DATASET CONTENT:
══════
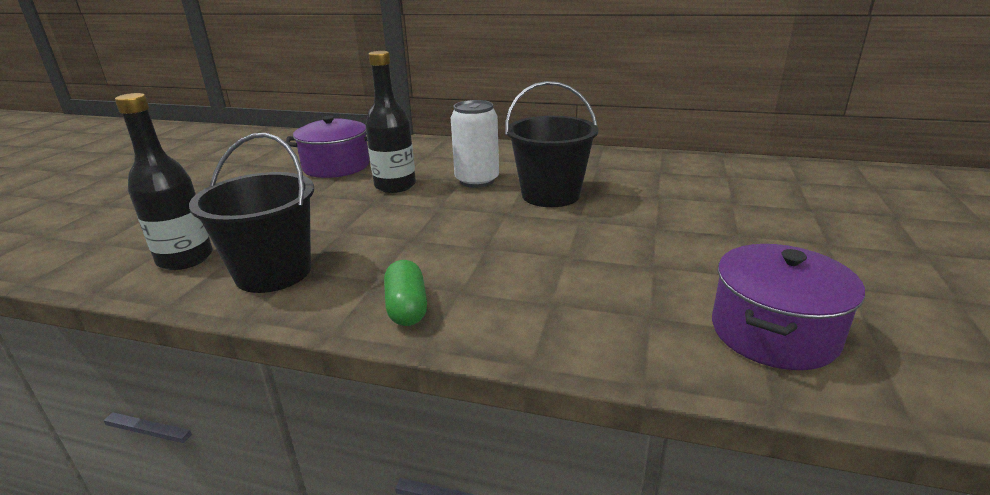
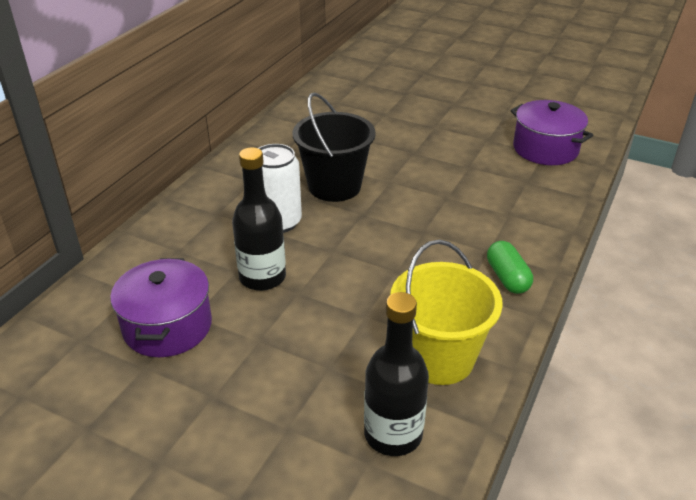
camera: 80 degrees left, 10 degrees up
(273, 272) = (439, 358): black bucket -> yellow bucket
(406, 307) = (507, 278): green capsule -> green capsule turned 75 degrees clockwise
══════
PROBLEM STATEMENT: Without the pictures, write out the whole listing exactly as it appears.

TASK RESULT:
camera: 80 degrees left, 10 degrees up
(273, 272) = (439, 358): black bucket -> yellow bucket
(406, 307) = (507, 278): green capsule -> green capsule turned 75 degrees clockwise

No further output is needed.